START Exercise input

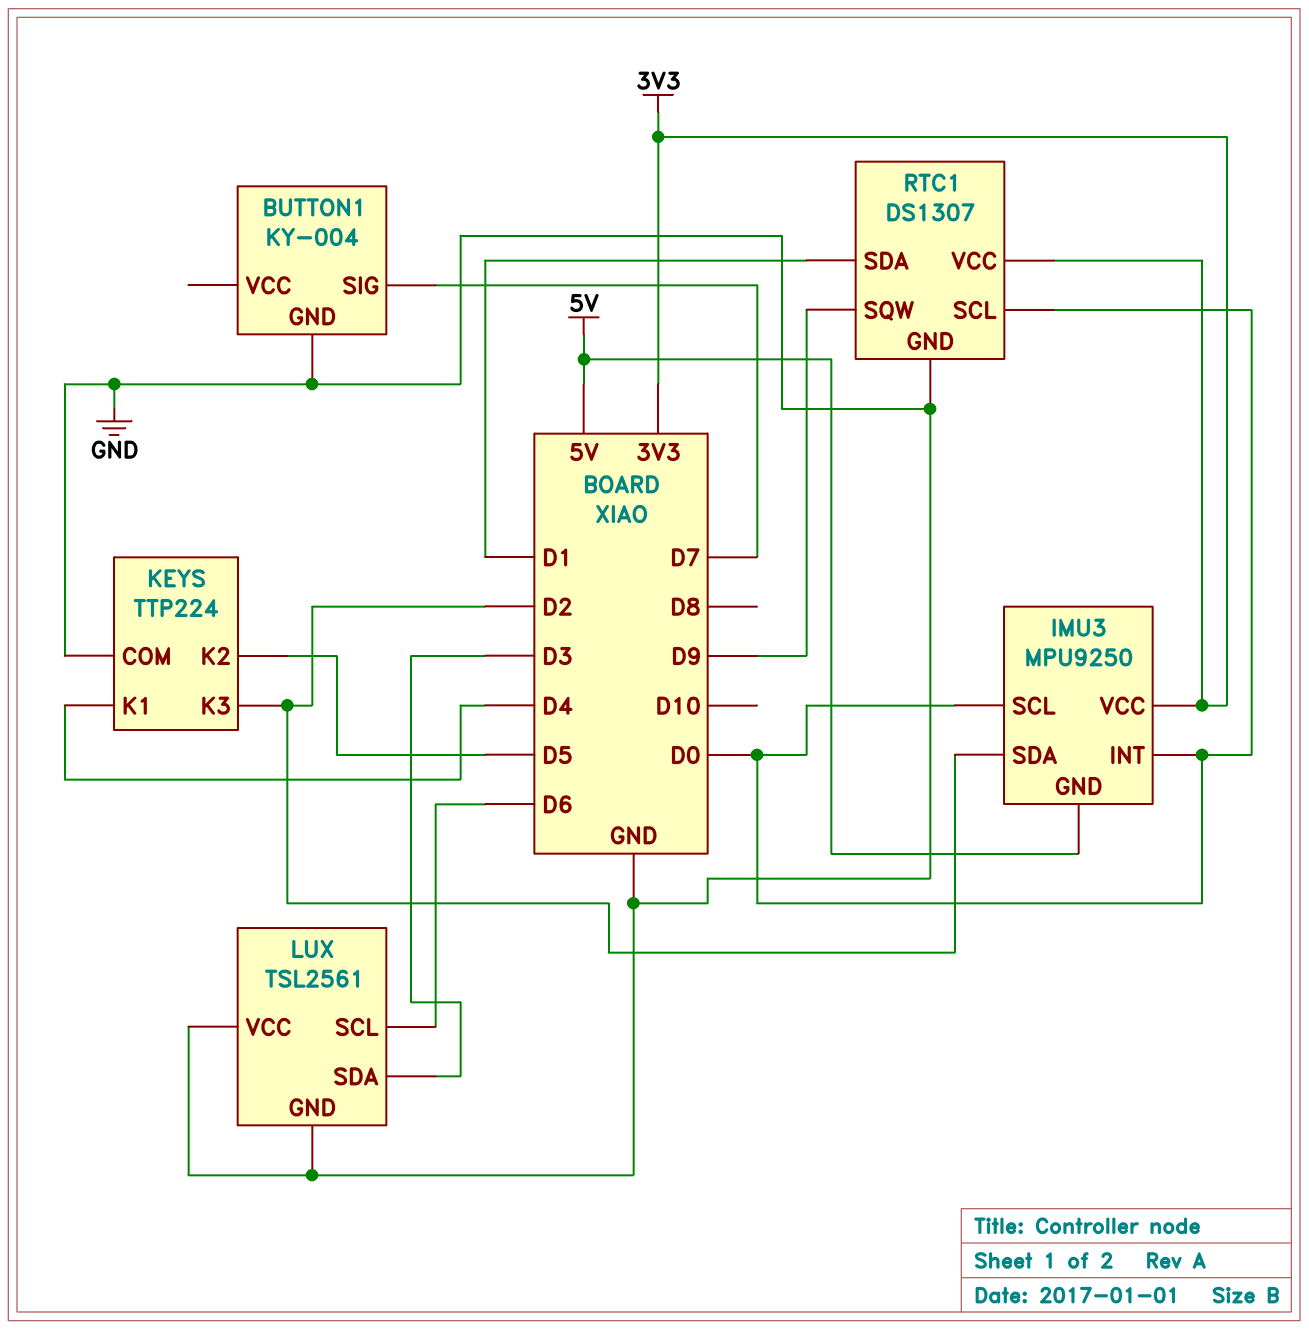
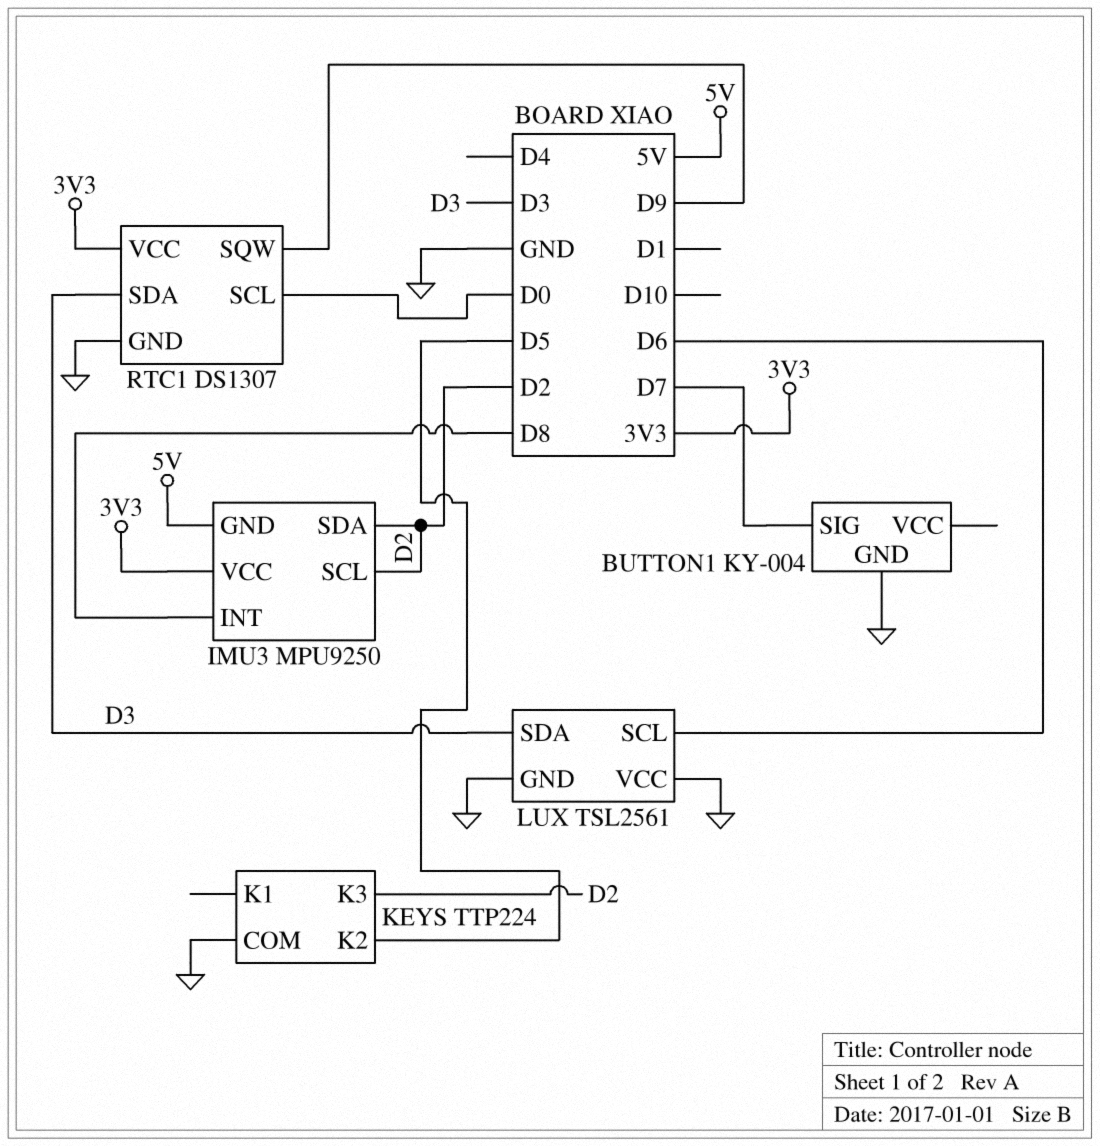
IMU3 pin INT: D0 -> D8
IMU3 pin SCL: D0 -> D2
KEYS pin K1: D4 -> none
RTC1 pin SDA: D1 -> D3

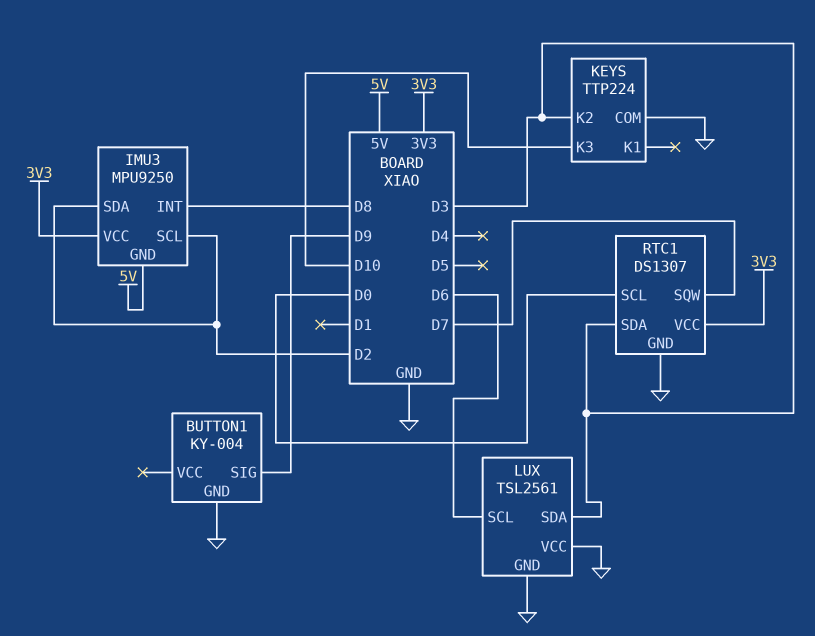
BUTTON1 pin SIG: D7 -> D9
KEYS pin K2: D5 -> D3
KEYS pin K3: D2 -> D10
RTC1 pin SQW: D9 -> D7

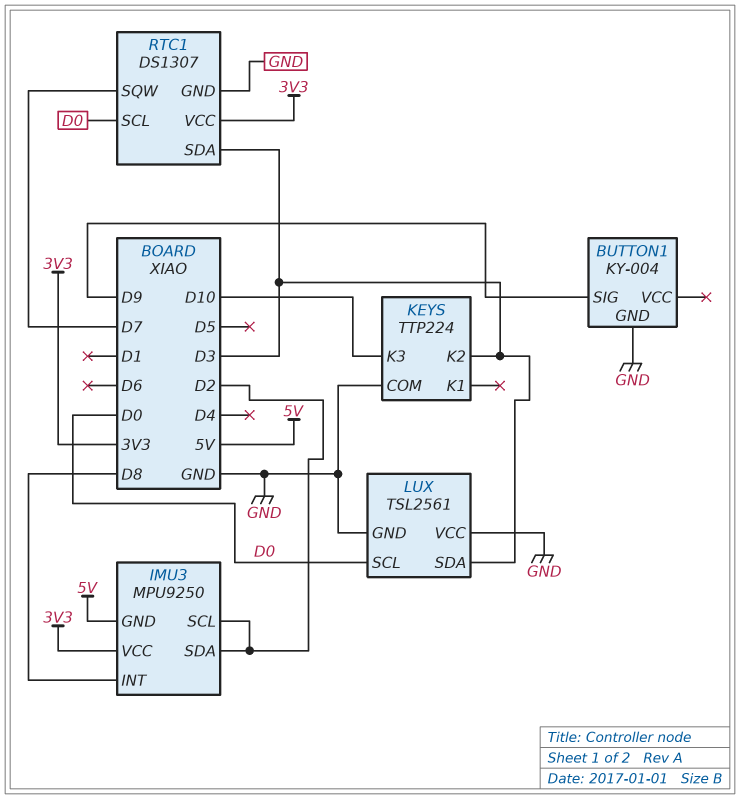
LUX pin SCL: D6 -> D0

END Exercise input

▸ Aim of the task: Working from the line with "BUTTON1 pin SIG: D7 -> D9" to the last line of the material above, repeat each line exactly and leave out the pictures.

▸ Answer to the exercise:
BUTTON1 pin SIG: D7 -> D9
KEYS pin K2: D5 -> D3
KEYS pin K3: D2 -> D10
RTC1 pin SQW: D9 -> D7

LUX pin SCL: D6 -> D0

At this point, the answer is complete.